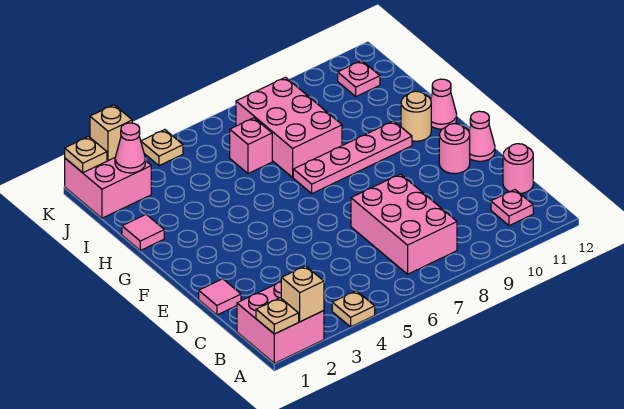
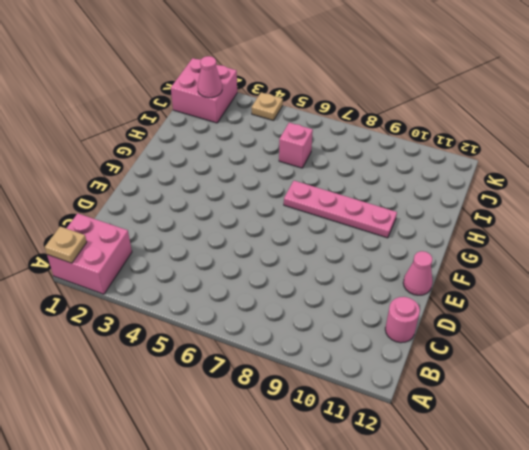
none -> tan plate A4 level 1
none -> pink brick B7:D8 level 1
none -> pink plate B11 level 1

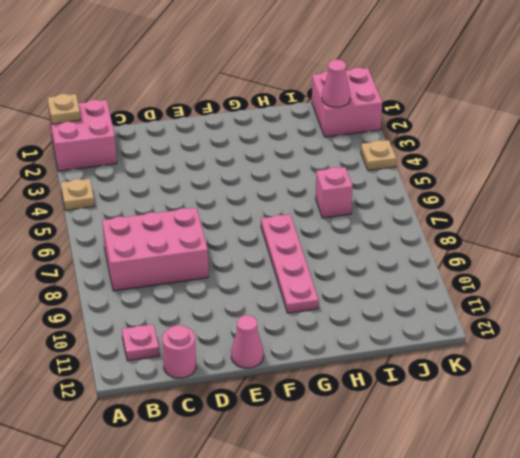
none -> pink tile D1 level 1
none -> pink round brick E11 level 1
none -> tan round brick G11 level 1

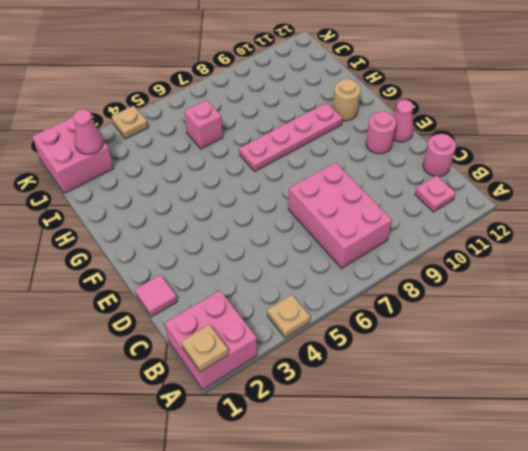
none -> pink cone G12 level 1
none -> pink tile H1 level 1
none -> pink brick H7:J8 level 1

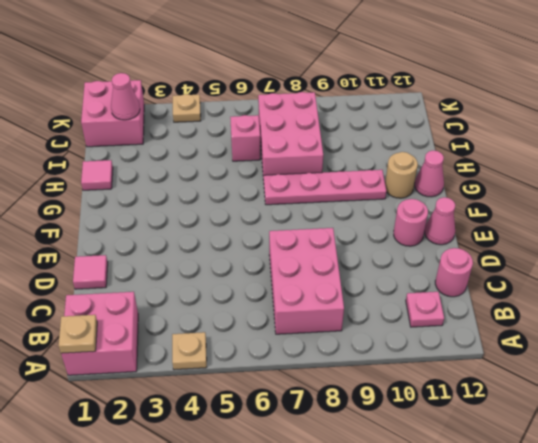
none -> pink plate J11 level 1
none -> tan brick A2 level 2
none -> tan plate K1 level 2

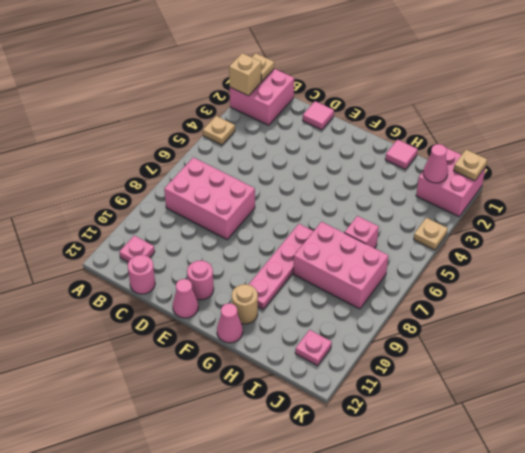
none -> tan brick K2 level 2

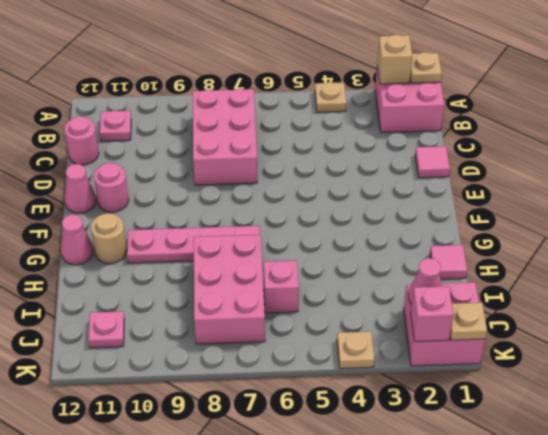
pink brick K2 level 2 -> tan brick K2 level 2

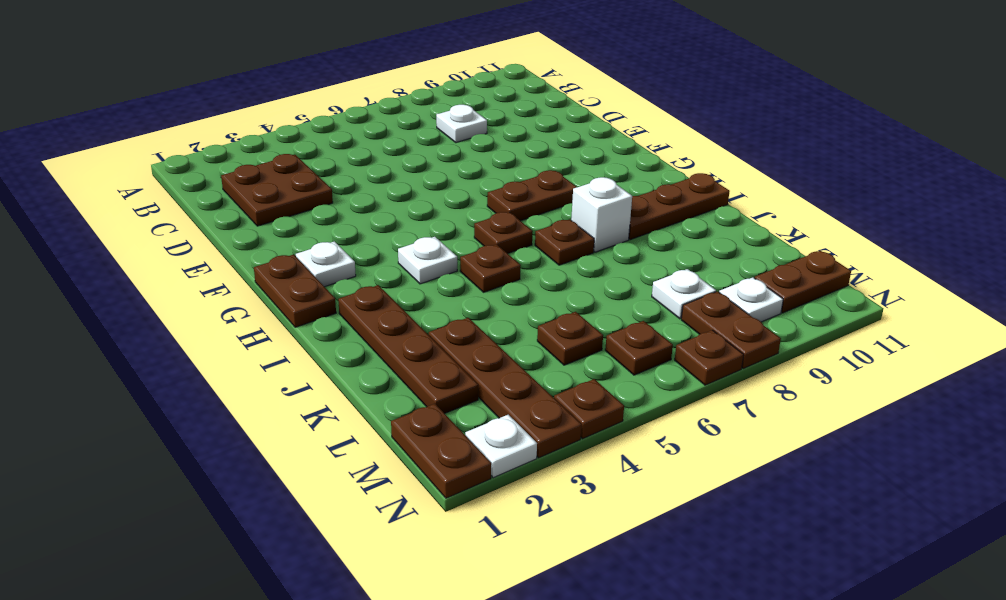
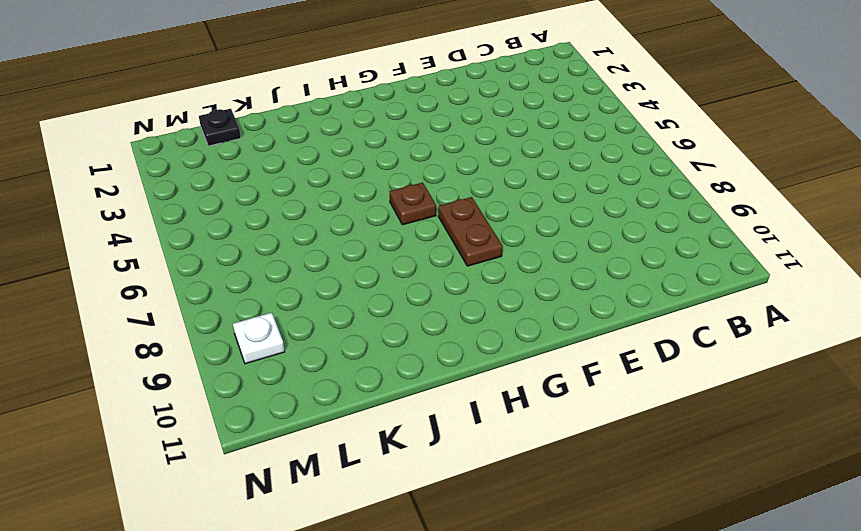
black plate L1 level 1 -> none
none -> brown plate C2:D3 level 1
none -> white plate C8 level 1
none -> brown plate G1:H1 level 1

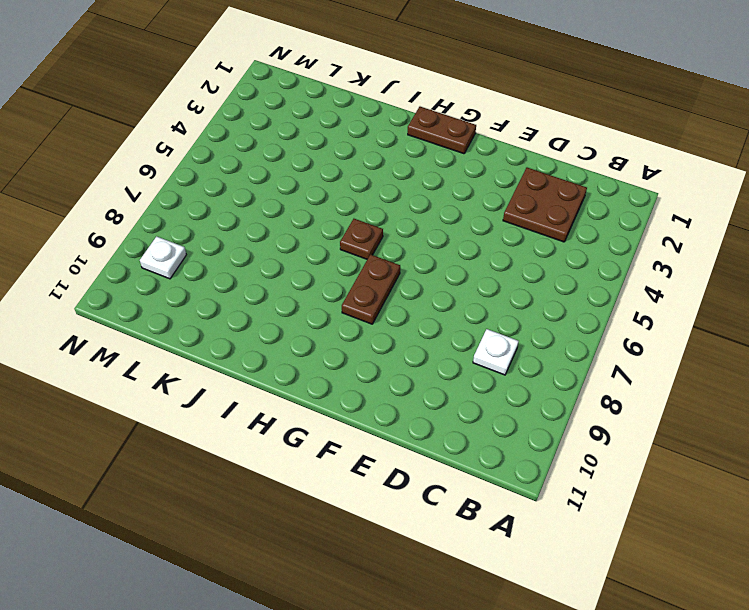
none -> white plate G2 level 1
none -> white plate H4 level 1
none -> brown plate I2:L2 level 1

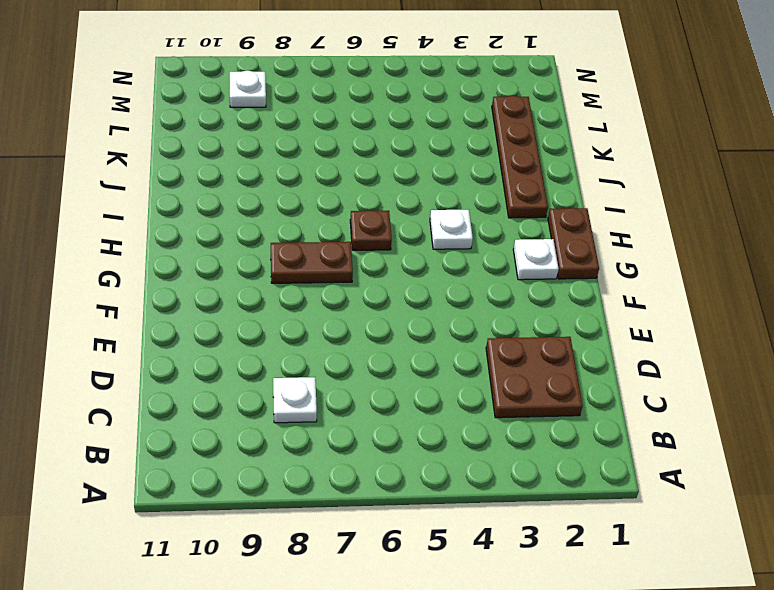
none -> brown plate I5 level 1
none -> brown plate I7 level 1
none -> white brick I8 level 1

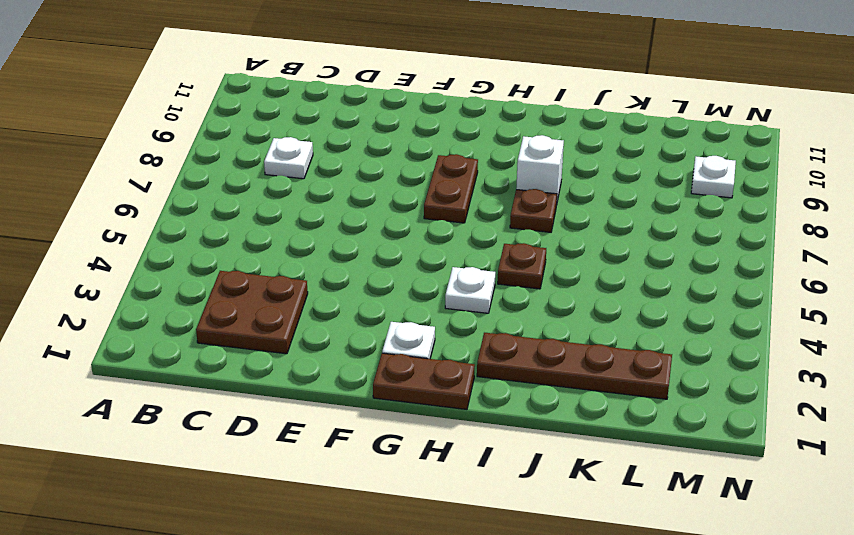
none -> brown plate H6 level 1
none -> brown plate I9:I11 level 1
none -> brown plate K3:N3 level 1

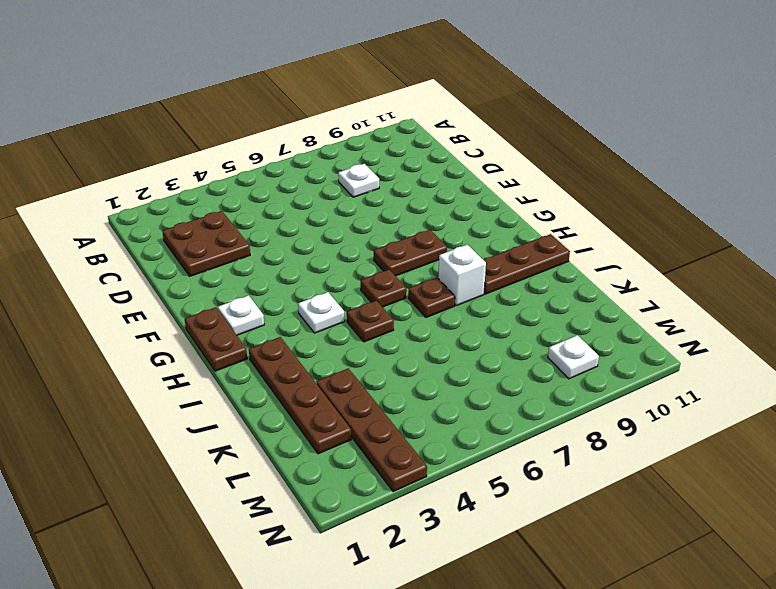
none -> brown plate L5 level 1
none -> white plate L8 level 1
none -> brown plate M1:N1 level 1

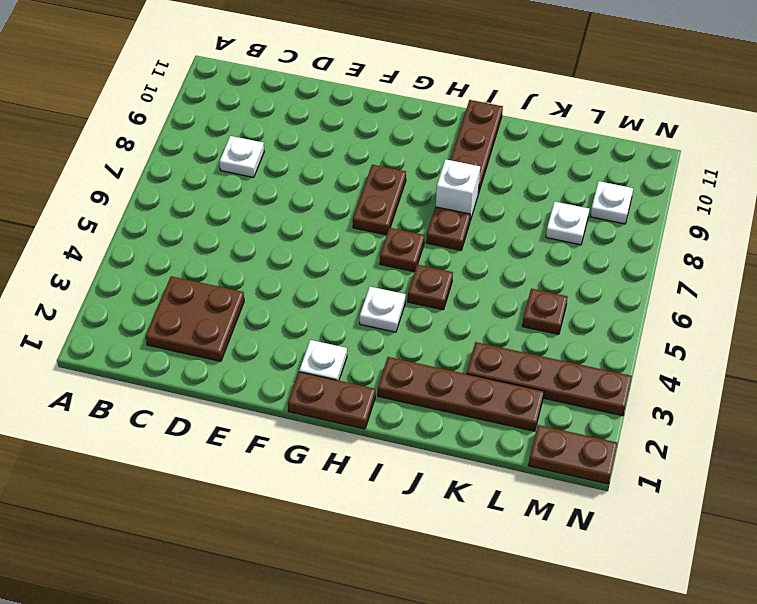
none -> brown plate M6 level 1
none -> brown plate M8:N8 level 1
none -> brown plate M10:M11 level 1

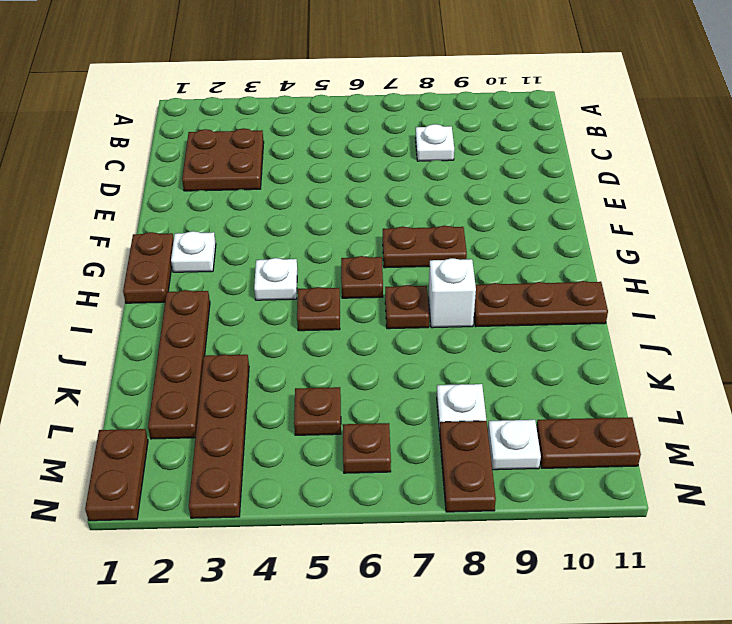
none -> white plate N2 level 1
none -> brown plate N4 level 1
none -> brown plate N7 level 1

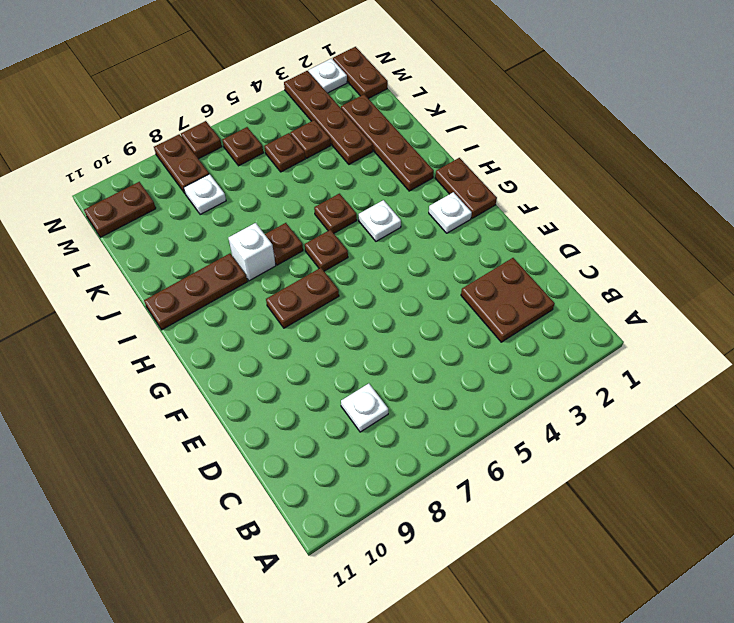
brown plate L4 level 1 -> brown plate N4 level 1
none -> white plate M9 level 1

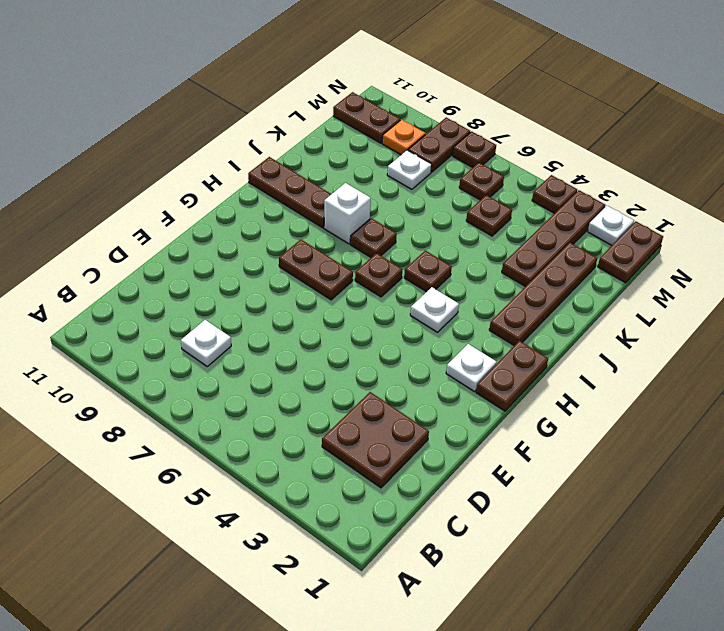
orange plate M9 level 1 -> white plate M9 level 1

**TASK TO CARRY OUT**: With the pictures omitted, copy the entries above exactly from the line containing "none -> brown plate I7 level 1" through the line containing "none -> brown plate M6 level 1", both lines included.

**ANSWER SECTION**:
none -> brown plate I7 level 1
none -> white brick I8 level 1

none -> brown plate H6 level 1
none -> brown plate I9:I11 level 1
none -> brown plate K3:N3 level 1

none -> brown plate L5 level 1
none -> white plate L8 level 1
none -> brown plate M1:N1 level 1

none -> brown plate M6 level 1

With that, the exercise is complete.